Action item
Only one stretch of the data below is needed. Output the lines from the one with "Broken Mix: [775,636,1064,766]" up to and including the one with "Chat with Martha: [511,174,744,316]", exactly as they stand.
· · · · ·
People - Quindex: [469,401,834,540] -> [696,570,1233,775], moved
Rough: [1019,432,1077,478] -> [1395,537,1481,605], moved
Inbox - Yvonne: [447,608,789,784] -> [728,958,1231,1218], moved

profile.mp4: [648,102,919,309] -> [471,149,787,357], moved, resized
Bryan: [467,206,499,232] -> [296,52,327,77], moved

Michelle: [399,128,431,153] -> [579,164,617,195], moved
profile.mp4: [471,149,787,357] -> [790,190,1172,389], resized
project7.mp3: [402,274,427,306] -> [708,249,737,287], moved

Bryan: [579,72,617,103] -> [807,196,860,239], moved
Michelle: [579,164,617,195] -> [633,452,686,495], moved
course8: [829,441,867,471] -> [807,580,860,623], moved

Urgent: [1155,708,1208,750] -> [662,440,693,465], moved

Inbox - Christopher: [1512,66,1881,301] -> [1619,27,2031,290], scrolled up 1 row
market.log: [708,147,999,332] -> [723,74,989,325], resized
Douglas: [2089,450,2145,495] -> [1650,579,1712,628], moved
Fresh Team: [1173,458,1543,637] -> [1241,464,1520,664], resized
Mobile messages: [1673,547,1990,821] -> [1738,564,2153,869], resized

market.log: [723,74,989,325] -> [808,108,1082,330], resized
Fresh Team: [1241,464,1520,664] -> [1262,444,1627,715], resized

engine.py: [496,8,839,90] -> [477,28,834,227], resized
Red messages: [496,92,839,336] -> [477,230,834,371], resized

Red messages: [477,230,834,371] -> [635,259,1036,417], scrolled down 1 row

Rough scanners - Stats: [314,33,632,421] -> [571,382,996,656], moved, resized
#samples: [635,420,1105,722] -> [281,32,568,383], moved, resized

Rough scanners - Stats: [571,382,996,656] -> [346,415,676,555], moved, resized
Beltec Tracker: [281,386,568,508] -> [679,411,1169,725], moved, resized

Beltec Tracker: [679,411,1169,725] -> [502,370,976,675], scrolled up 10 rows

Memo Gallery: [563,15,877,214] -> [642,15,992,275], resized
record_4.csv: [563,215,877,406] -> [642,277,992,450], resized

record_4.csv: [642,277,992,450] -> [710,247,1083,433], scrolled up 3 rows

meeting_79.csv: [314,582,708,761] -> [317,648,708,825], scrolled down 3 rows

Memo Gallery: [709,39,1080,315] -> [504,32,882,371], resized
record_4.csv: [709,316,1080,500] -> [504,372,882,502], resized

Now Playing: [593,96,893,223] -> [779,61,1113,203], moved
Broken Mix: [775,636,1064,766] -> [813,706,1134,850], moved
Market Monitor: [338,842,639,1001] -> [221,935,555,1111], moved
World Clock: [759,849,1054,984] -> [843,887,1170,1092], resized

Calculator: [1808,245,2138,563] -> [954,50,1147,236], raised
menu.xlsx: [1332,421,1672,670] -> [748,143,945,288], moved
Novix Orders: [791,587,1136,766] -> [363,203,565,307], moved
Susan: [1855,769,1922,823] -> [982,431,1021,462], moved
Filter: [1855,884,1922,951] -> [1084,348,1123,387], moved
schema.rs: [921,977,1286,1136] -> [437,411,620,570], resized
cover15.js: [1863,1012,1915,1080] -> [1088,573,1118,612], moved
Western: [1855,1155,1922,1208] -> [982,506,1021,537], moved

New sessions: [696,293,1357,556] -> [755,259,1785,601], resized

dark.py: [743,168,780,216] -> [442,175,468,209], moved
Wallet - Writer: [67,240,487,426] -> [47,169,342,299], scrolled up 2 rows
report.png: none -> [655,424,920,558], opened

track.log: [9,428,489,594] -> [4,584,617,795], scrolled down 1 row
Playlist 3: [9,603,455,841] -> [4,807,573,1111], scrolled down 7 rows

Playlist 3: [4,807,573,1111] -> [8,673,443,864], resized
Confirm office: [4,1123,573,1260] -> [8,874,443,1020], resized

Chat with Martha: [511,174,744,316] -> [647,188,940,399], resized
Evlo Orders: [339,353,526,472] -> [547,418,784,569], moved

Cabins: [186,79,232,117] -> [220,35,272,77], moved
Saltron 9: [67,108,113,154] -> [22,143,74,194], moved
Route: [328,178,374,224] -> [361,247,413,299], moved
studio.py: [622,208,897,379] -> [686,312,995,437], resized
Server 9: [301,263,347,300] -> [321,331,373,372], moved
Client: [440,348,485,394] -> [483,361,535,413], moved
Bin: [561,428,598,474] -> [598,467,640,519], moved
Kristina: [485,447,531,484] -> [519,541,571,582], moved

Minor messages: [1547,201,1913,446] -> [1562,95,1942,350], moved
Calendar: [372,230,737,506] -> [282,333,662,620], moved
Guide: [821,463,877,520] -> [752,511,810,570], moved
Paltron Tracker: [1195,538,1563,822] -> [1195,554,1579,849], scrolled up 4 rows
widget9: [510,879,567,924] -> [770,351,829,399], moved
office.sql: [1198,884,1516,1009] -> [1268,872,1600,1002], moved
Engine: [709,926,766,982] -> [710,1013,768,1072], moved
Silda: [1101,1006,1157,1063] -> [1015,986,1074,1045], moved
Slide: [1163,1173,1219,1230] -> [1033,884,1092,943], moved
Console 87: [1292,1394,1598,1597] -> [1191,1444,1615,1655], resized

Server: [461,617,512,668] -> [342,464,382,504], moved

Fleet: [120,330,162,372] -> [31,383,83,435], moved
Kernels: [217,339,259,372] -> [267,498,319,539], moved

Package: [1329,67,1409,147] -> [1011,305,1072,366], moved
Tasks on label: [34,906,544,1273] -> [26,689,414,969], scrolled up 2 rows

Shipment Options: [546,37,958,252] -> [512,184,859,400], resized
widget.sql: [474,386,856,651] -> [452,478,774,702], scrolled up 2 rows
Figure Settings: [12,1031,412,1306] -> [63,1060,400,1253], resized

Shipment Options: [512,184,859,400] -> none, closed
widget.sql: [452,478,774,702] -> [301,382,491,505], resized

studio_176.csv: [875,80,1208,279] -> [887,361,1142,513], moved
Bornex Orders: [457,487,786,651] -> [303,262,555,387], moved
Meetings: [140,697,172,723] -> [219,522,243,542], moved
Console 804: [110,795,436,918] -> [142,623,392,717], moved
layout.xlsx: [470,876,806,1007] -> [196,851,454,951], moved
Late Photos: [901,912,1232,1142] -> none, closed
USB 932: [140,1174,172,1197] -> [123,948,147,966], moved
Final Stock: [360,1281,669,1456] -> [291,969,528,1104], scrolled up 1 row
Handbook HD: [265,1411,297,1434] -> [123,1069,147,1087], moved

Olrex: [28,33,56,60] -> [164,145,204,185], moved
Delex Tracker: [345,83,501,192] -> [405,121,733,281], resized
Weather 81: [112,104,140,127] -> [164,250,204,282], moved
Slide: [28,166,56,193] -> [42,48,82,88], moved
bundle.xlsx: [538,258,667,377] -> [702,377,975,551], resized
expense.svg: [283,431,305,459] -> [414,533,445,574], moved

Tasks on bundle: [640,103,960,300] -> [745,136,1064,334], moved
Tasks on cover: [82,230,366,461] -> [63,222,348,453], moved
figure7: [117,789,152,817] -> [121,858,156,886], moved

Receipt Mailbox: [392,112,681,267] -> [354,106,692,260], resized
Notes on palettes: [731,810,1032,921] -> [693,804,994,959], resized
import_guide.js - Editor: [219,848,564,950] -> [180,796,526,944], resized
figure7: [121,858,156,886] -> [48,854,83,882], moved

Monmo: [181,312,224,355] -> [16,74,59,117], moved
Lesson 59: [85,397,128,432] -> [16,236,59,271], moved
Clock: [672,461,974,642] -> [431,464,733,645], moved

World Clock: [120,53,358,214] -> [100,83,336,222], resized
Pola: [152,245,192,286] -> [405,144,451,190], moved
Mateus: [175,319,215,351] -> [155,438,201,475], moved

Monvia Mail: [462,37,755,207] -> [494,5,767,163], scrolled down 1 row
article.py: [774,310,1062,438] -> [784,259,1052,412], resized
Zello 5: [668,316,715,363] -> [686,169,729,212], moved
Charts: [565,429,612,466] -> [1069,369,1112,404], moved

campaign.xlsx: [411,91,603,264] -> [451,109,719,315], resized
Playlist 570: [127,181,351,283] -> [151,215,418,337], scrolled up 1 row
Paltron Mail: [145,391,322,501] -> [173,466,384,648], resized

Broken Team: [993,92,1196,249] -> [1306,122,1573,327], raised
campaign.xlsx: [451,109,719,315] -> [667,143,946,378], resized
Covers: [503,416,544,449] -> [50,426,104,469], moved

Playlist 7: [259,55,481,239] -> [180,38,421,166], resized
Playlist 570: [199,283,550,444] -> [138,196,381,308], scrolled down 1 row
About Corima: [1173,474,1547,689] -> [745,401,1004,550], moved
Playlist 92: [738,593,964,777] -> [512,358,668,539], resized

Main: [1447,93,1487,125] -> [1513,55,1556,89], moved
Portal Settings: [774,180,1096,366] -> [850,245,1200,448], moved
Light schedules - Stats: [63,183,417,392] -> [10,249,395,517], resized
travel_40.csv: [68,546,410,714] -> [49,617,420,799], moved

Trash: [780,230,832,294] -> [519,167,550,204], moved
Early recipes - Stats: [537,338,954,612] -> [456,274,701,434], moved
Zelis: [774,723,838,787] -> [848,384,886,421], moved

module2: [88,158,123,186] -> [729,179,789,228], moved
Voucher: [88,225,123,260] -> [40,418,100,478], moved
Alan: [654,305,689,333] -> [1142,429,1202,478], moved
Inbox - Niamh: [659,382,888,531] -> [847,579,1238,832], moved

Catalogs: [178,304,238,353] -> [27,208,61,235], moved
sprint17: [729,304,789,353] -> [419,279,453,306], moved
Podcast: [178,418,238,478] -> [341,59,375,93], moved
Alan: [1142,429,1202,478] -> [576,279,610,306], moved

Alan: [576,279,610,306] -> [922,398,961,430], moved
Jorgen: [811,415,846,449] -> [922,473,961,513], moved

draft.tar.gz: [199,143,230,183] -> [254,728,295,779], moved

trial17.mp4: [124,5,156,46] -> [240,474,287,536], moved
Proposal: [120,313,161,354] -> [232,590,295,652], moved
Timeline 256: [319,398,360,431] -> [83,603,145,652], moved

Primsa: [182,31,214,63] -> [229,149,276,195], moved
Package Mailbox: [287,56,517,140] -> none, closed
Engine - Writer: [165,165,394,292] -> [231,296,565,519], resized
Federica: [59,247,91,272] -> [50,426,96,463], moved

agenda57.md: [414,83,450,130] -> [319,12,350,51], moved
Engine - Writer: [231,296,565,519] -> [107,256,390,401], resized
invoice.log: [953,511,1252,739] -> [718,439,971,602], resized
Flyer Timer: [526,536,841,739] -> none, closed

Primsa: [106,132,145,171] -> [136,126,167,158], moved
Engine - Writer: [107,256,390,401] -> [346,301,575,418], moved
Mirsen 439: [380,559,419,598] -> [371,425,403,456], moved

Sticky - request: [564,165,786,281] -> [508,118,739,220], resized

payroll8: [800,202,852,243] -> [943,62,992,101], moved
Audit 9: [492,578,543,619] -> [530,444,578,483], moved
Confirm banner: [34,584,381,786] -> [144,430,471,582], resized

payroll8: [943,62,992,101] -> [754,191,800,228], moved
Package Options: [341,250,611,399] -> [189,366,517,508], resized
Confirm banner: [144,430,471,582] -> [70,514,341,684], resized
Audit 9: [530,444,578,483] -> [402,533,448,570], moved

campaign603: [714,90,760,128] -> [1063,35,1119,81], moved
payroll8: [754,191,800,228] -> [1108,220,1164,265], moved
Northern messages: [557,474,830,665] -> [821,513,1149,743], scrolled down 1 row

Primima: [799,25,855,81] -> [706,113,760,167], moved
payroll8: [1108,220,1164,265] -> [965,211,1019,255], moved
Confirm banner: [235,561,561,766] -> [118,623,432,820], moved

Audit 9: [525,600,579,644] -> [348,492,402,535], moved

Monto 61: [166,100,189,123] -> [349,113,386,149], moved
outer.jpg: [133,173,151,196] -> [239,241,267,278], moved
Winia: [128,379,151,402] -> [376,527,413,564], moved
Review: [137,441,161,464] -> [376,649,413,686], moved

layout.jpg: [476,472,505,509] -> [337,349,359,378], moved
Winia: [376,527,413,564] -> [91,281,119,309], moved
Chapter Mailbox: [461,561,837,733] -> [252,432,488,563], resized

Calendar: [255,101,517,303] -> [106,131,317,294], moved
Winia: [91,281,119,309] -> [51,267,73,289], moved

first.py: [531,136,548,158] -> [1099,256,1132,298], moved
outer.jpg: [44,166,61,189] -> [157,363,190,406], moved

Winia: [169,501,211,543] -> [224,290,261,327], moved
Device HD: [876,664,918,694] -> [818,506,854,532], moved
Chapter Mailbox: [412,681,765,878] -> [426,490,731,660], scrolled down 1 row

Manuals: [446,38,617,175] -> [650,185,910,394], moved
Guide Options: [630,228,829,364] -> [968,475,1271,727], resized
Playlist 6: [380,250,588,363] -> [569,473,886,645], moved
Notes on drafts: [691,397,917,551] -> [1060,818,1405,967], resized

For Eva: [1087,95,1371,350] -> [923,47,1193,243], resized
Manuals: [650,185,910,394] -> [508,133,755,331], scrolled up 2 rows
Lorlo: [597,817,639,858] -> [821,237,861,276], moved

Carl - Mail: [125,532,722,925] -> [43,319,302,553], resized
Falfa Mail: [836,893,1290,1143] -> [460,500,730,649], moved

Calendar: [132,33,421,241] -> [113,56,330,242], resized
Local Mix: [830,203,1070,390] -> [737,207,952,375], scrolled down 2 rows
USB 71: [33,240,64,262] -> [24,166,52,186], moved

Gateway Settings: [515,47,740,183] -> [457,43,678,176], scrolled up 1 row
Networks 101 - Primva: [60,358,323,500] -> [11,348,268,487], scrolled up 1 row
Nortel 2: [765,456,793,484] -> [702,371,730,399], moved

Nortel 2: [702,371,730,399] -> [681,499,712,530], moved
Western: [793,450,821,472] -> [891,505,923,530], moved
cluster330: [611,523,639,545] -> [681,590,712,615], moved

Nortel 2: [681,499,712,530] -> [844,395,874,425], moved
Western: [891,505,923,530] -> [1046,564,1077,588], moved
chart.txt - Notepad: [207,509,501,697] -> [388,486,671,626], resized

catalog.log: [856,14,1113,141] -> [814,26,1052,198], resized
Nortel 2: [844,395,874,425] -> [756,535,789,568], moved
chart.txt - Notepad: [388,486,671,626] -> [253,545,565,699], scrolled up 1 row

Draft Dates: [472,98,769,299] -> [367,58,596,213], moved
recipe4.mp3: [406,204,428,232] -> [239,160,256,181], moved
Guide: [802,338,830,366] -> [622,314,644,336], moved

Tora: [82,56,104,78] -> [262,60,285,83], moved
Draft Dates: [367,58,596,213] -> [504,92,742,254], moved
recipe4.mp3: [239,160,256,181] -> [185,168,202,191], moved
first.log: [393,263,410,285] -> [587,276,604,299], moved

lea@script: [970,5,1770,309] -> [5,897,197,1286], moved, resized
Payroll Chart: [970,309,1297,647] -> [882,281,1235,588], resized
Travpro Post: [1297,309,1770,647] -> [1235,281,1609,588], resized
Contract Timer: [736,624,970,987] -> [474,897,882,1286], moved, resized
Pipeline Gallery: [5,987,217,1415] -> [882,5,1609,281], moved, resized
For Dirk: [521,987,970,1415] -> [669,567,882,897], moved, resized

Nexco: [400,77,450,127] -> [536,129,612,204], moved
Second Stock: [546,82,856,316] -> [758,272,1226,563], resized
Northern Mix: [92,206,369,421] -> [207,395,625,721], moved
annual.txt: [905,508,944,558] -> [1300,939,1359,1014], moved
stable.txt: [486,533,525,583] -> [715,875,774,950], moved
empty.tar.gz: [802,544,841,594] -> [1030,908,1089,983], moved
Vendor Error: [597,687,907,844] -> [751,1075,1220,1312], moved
· · · · ·
Response to the exercise
Broken Mix: [775,636,1064,766] -> [813,706,1134,850], moved
Market Monitor: [338,842,639,1001] -> [221,935,555,1111], moved
World Clock: [759,849,1054,984] -> [843,887,1170,1092], resized

Calculator: [1808,245,2138,563] -> [954,50,1147,236], raised
menu.xlsx: [1332,421,1672,670] -> [748,143,945,288], moved
Novix Orders: [791,587,1136,766] -> [363,203,565,307], moved
Susan: [1855,769,1922,823] -> [982,431,1021,462], moved
Filter: [1855,884,1922,951] -> [1084,348,1123,387], moved
schema.rs: [921,977,1286,1136] -> [437,411,620,570], resized
cover15.js: [1863,1012,1915,1080] -> [1088,573,1118,612], moved
Western: [1855,1155,1922,1208] -> [982,506,1021,537], moved

New sessions: [696,293,1357,556] -> [755,259,1785,601], resized

dark.py: [743,168,780,216] -> [442,175,468,209], moved
Wallet - Writer: [67,240,487,426] -> [47,169,342,299], scrolled up 2 rows
report.png: none -> [655,424,920,558], opened

track.log: [9,428,489,594] -> [4,584,617,795], scrolled down 1 row
Playlist 3: [9,603,455,841] -> [4,807,573,1111], scrolled down 7 rows

Playlist 3: [4,807,573,1111] -> [8,673,443,864], resized
Confirm office: [4,1123,573,1260] -> [8,874,443,1020], resized

Chat with Martha: [511,174,744,316] -> [647,188,940,399], resized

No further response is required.